WORK ORDER>
The answer should be a faithful retyping of the records that follow, pictures excluded.

Scene change data
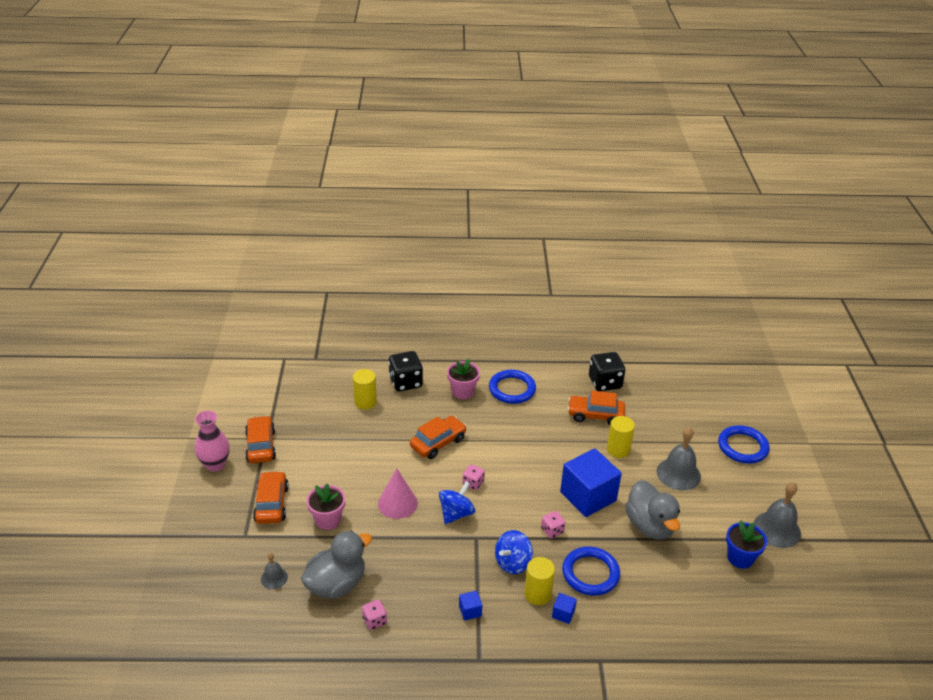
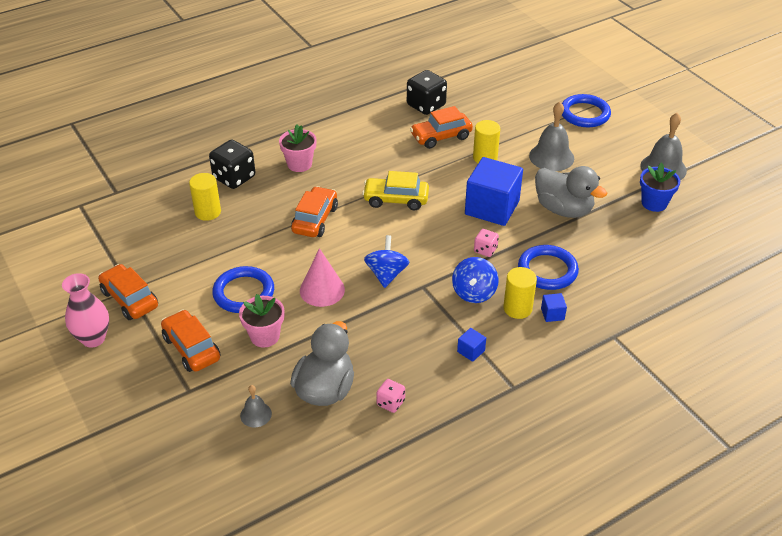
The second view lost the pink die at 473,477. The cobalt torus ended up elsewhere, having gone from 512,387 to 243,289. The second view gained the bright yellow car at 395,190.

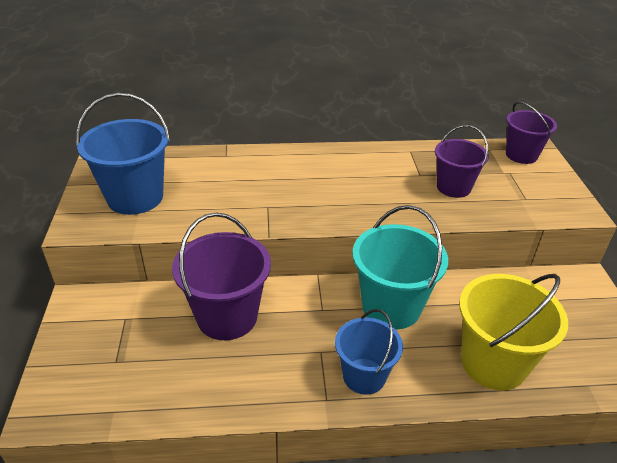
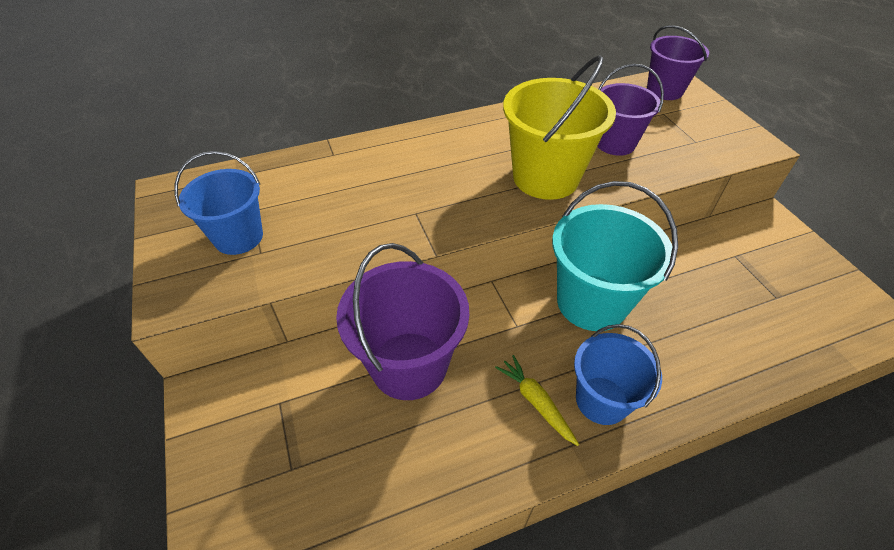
The size of the cobalt pail at 123,154 changed by a factor of 0.65. The bright yellow pail ended up elsewhere, having gone from 513,332 to 559,127. The second view gained the bright yellow carrot at 537,400.

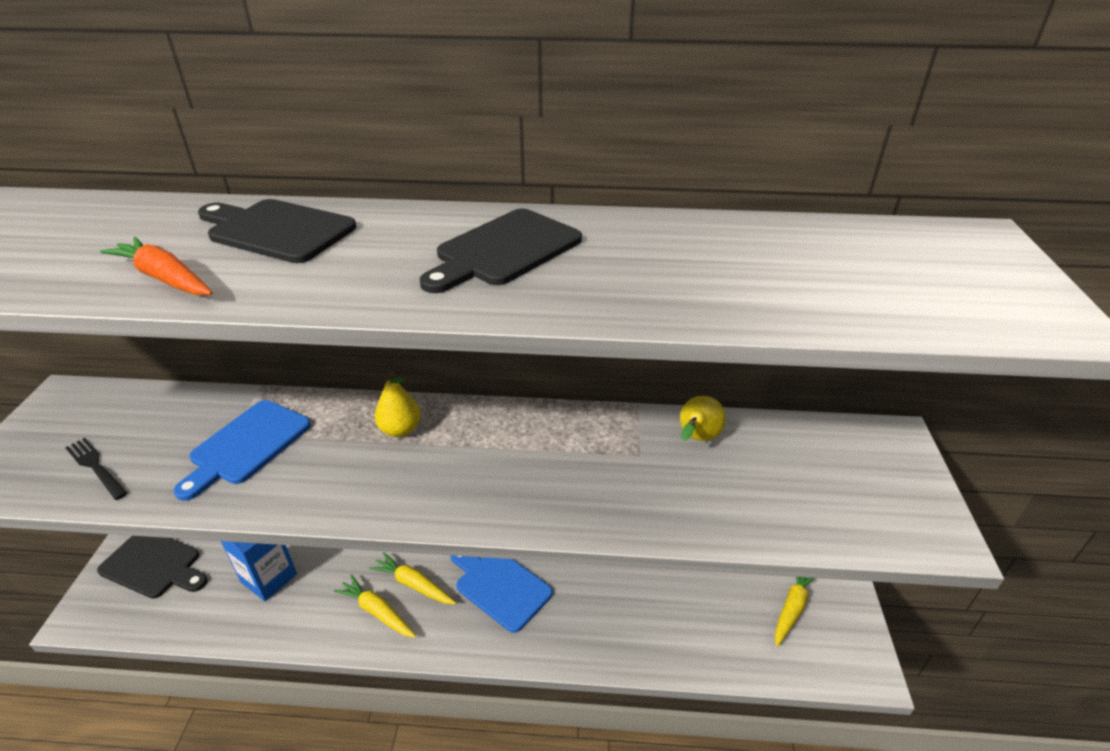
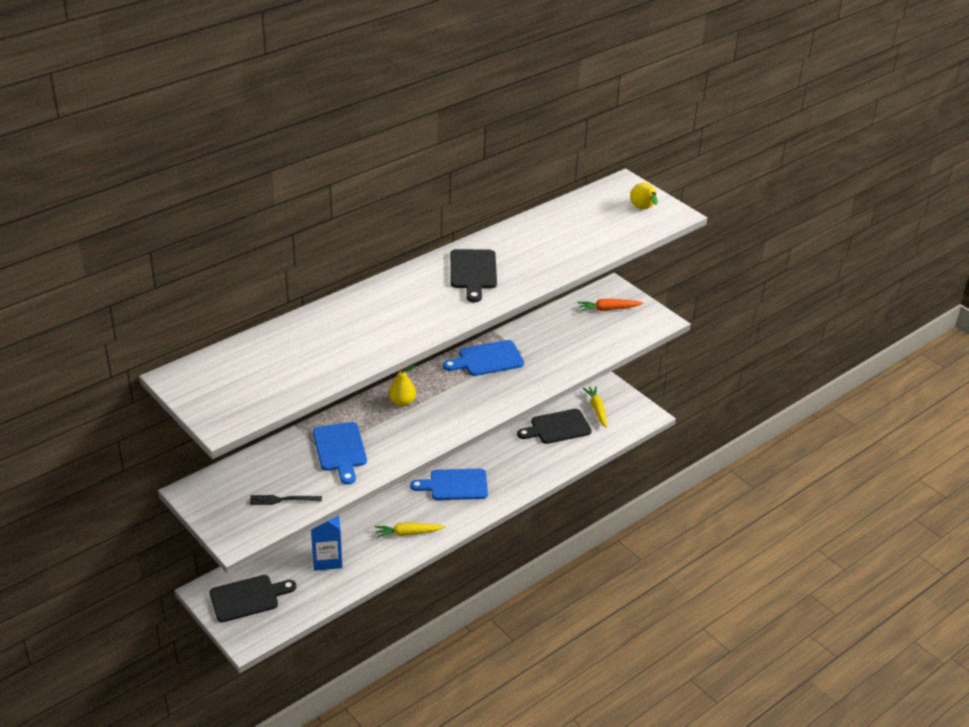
The bright orange carrot ended up elsewhere, having gone from 156,266 to 610,305. The ebony cutting board ended up elsewhere, having gone from 277,231 to 554,426. The second view lost the bright yellow carrot at 412,578. The bright yellow pear fruit ended up elsewhere, having gone from 703,418 to 644,196. The second view gained the cobalt cutting board at 483,358.

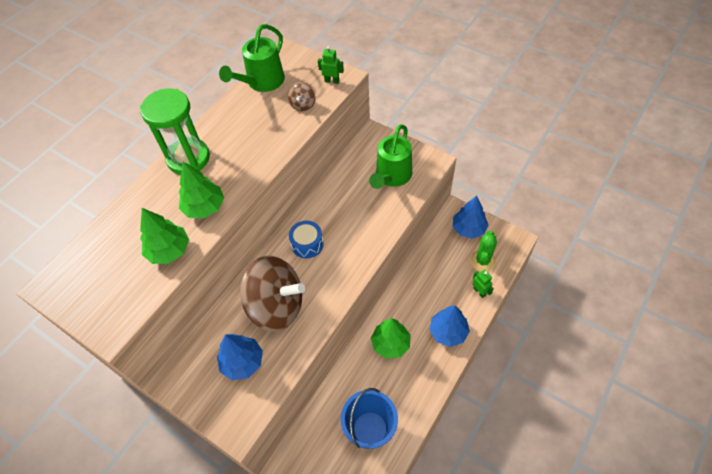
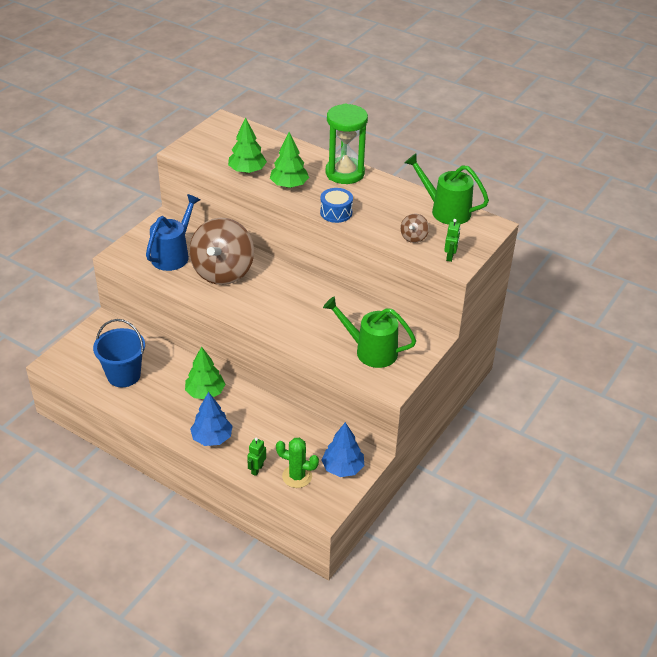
Where the cobalt fir tree stood at 240,357, the cobalt sprinkling can came to stand at 173,232. The brown whirligig at 302,96 ended up facing another way, 75 degrees counterclockwise from before. The cobalt toy drum ended up elsewhere, having gone from 306,239 to 336,205. The leaf-green robot figure at 483,284 ended up facing another way, 150 degrees clockwise from before.

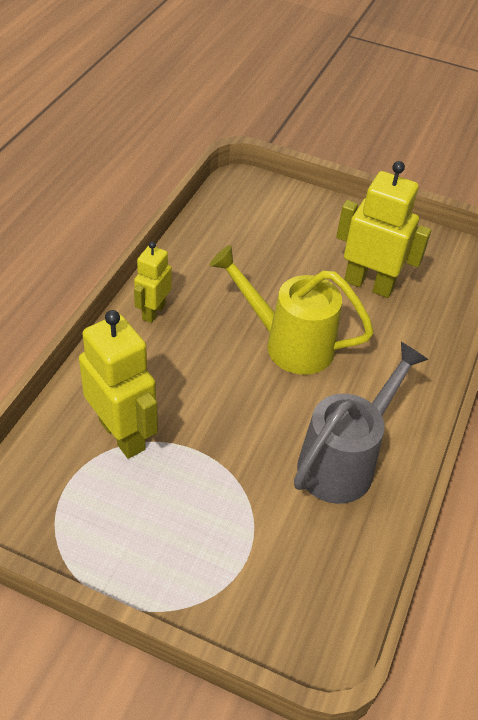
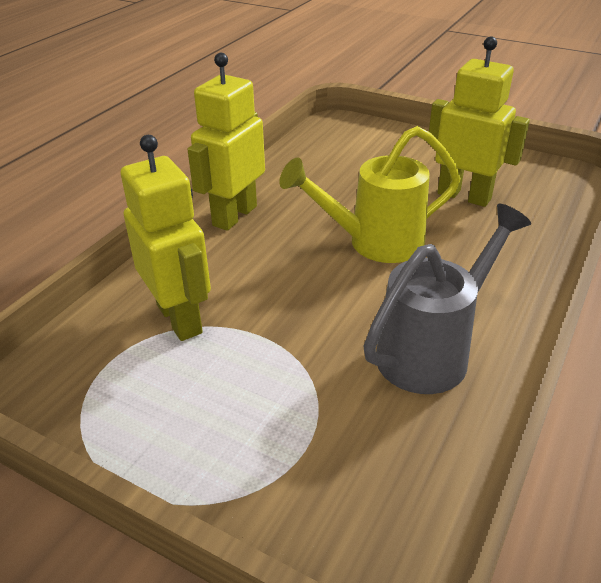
The size of the bright yellow robot figure at 153,282 changed by a factor of 1.69. The bright yellow sprinkling can at 292,310 ended up facing another way, 45 degrees counterclockwise from before.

ANSWER BOX>
The second view lost the pink die at 473,477. The cobalt torus ended up elsewhere, having gone from 512,387 to 243,289. The second view gained the bright yellow car at 395,190.

The size of the cobalt pail at 123,154 changed by a factor of 0.65. The bright yellow pail ended up elsewhere, having gone from 513,332 to 559,127. The second view gained the bright yellow carrot at 537,400.

The bright orange carrot ended up elsewhere, having gone from 156,266 to 610,305. The ebony cutting board ended up elsewhere, having gone from 277,231 to 554,426. The second view lost the bright yellow carrot at 412,578. The bright yellow pear fruit ended up elsewhere, having gone from 703,418 to 644,196. The second view gained the cobalt cutting board at 483,358.

Where the cobalt fir tree stood at 240,357, the cobalt sprinkling can came to stand at 173,232. The brown whirligig at 302,96 ended up facing another way, 75 degrees counterclockwise from before. The cobalt toy drum ended up elsewhere, having gone from 306,239 to 336,205. The leaf-green robot figure at 483,284 ended up facing another way, 150 degrees clockwise from before.

The size of the bright yellow robot figure at 153,282 changed by a factor of 1.69. The bright yellow sprinkling can at 292,310 ended up facing another way, 45 degrees counterclockwise from before.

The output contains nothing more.